#### What you are asked to do
Beginning with the line that holds "R4: 2.7k (N005, N021) -> 2.7k (N009, N021)" and ending with the last line, please repeat the entries exactly and omit the pictures.
=== Section Start ===
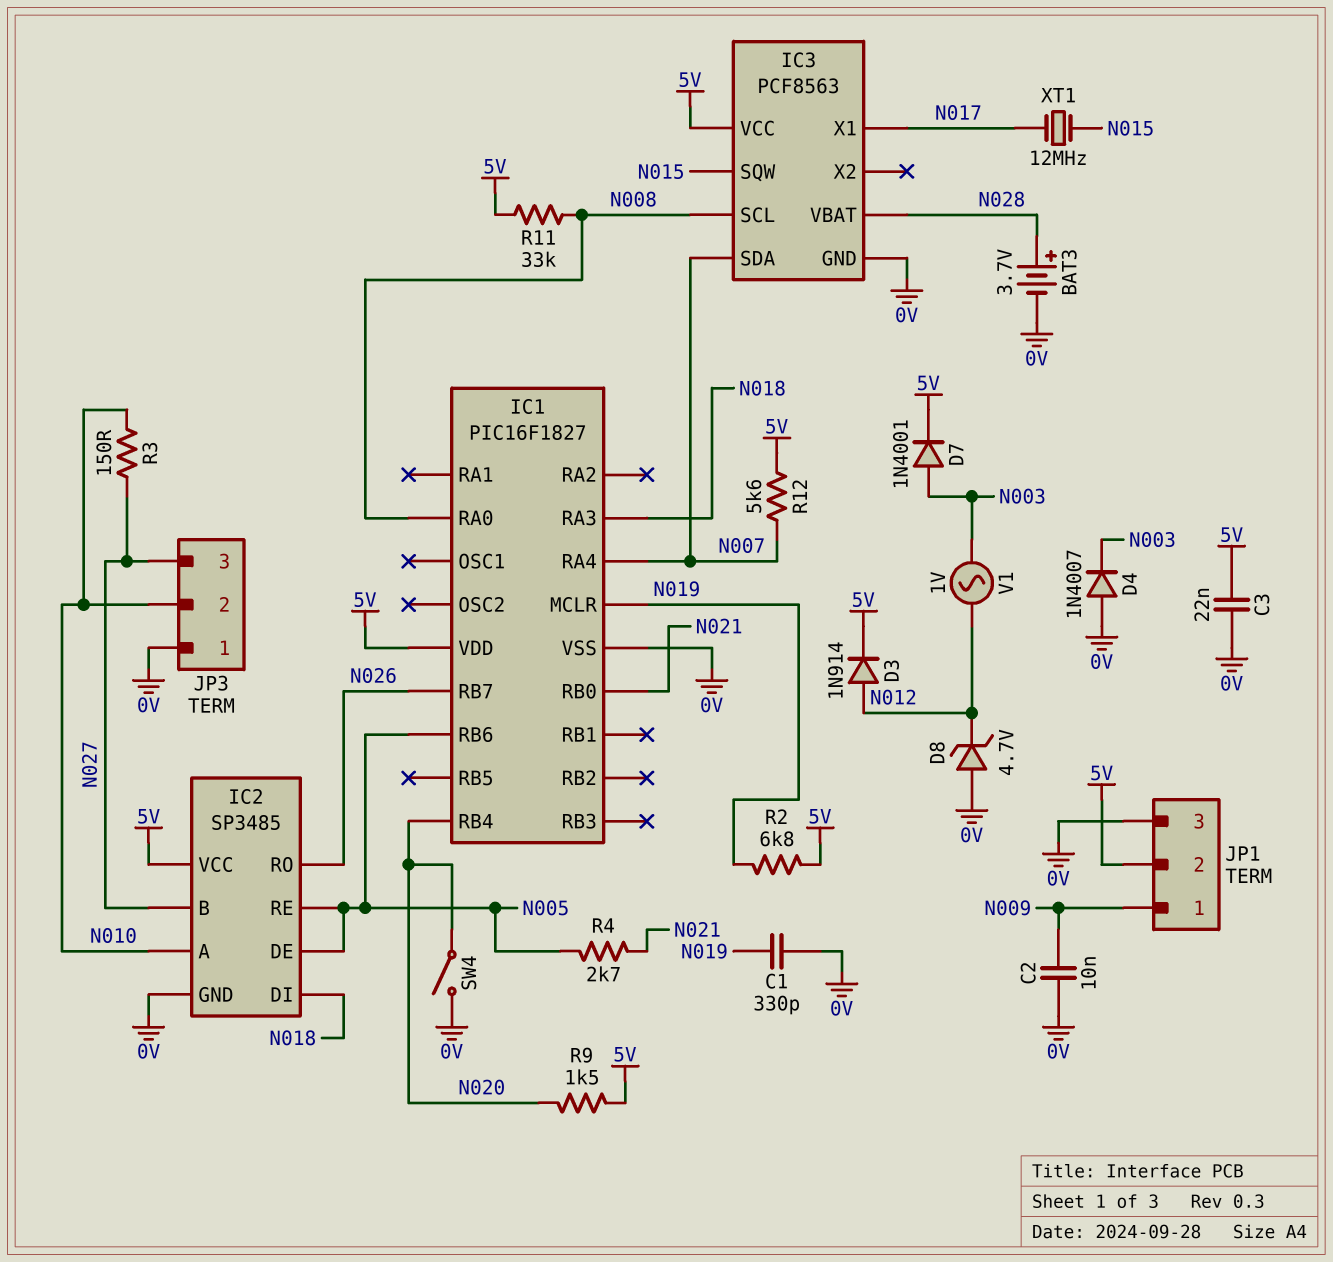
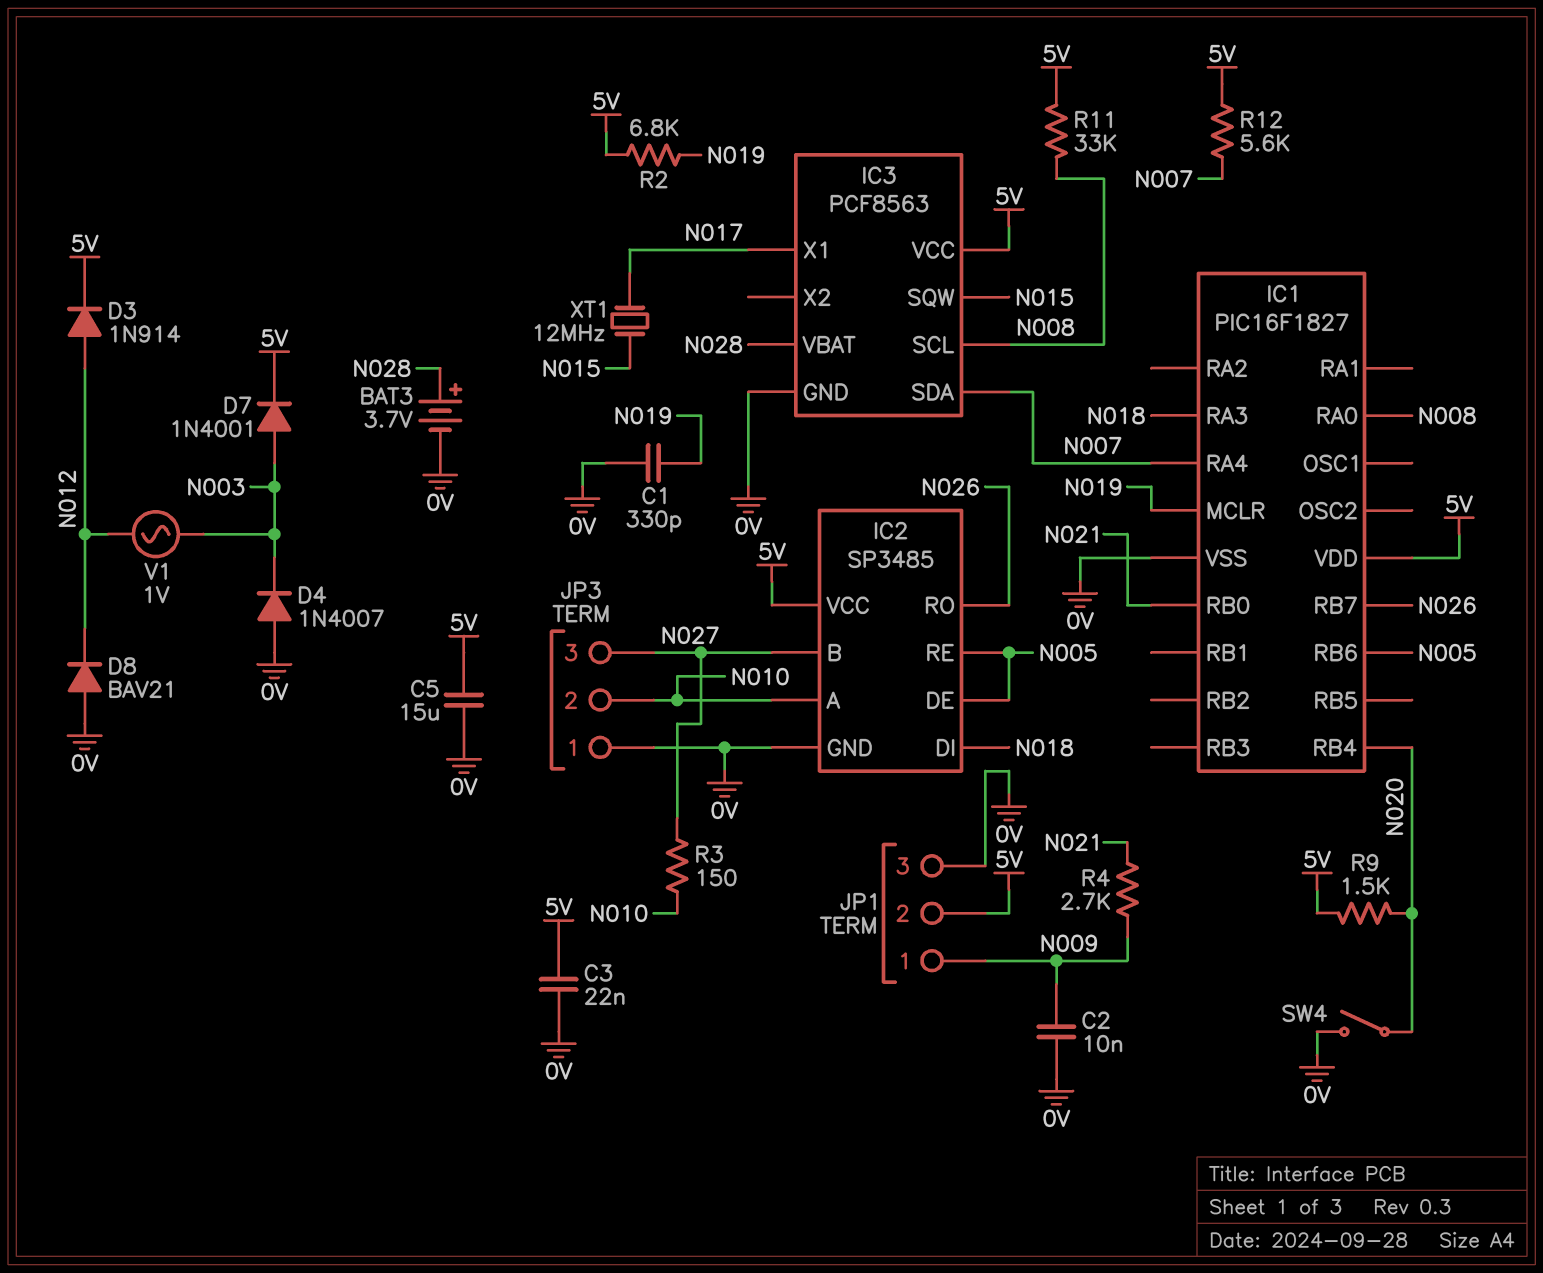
C5: none -> 15uF (0V, 5V)
D8: zener 4.7V (A 0V, K N012) -> diode BAV21 (A 0V, K N012)
R4: 2.7k (N005, N021) -> 2.7k (N009, N021)

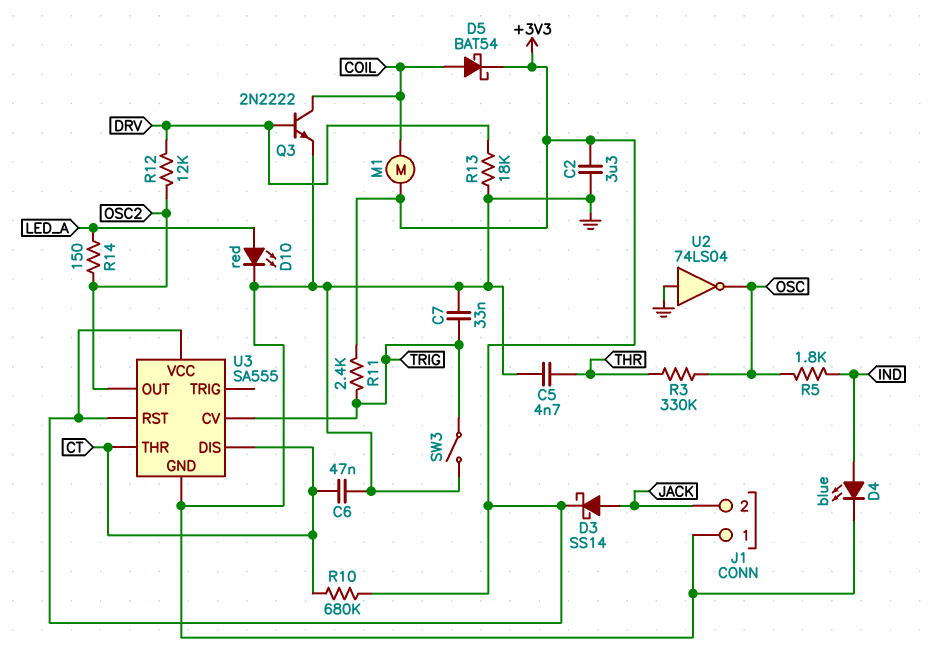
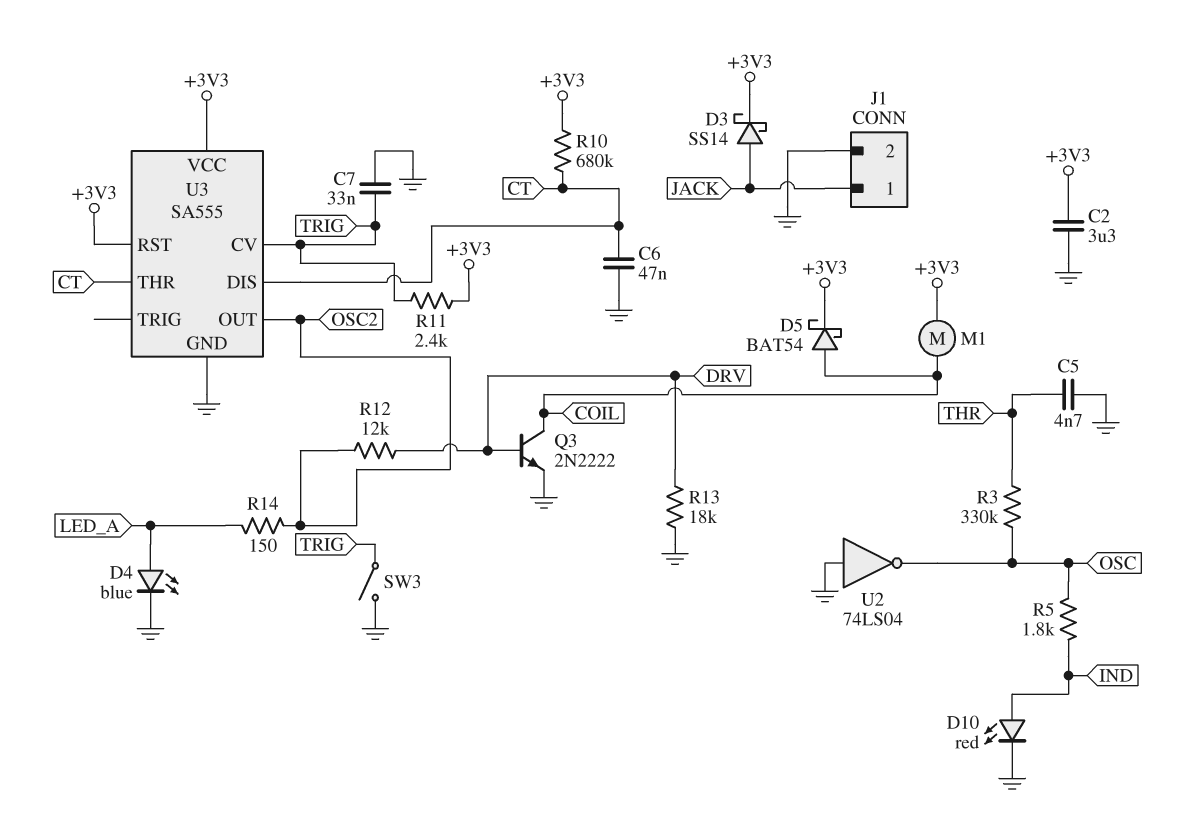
D4: LED blue (A IND, K GND) -> LED blue (A LED_A, K GND)
D10: LED red (A LED_A, K GND) -> LED red (A IND, K GND)
J1 pin 1: GND -> JACK
J1 pin 2: JACK -> GND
=== Section End ===
#### Written answer
R4: 2.7k (N005, N021) -> 2.7k (N009, N021)

D4: LED blue (A IND, K GND) -> LED blue (A LED_A, K GND)
D10: LED red (A LED_A, K GND) -> LED red (A IND, K GND)
J1 pin 1: GND -> JACK
J1 pin 2: JACK -> GND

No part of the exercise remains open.